DATA RECORDS START

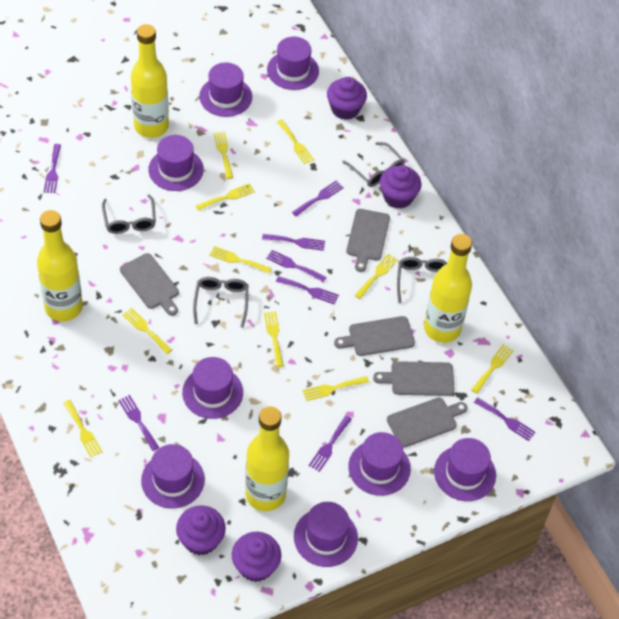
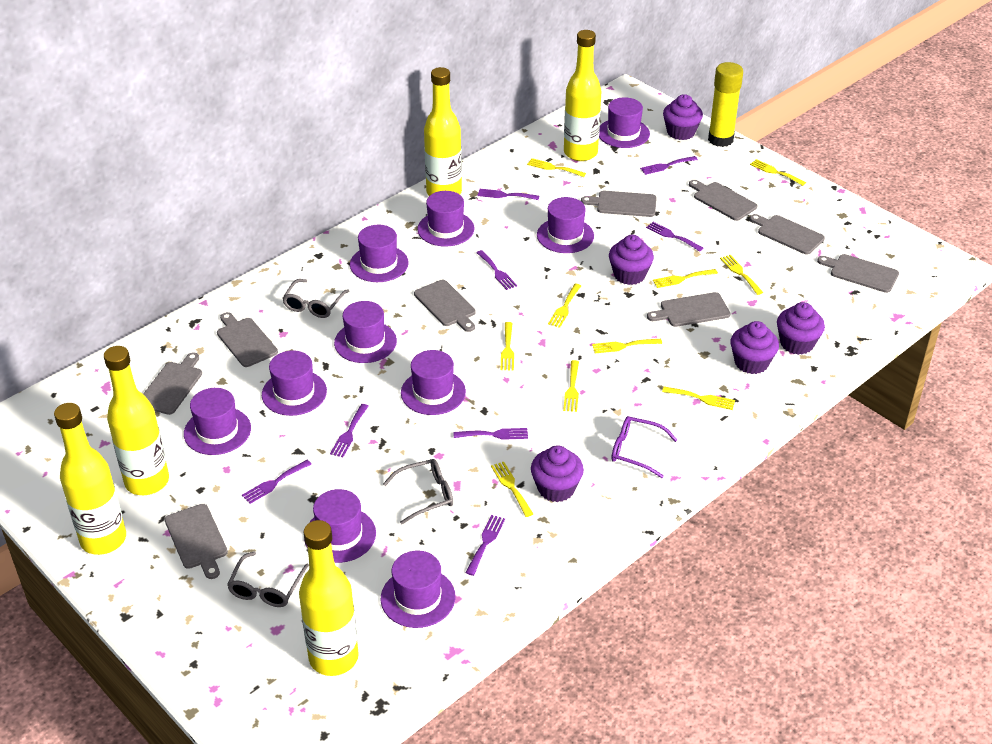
grey cutting board: 5 -> 9
grey glasses: 4 -> 3
purple cupcake: 4 -> 5
purple glasses: 0 -> 1
purple hat: 8 -> 10
yellow bottle: 4 -> 5
yellow glue stick: 0 -> 1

DATA RECORDS END

REQUIRED ACTION
Transcribe each entry precisely as given, leaving the pictures out.

SOLUTION FOR THIS PROBLEM
grey cutting board: 5 -> 9
grey glasses: 4 -> 3
purple cupcake: 4 -> 5
purple glasses: 0 -> 1
purple hat: 8 -> 10
yellow bottle: 4 -> 5
yellow glue stick: 0 -> 1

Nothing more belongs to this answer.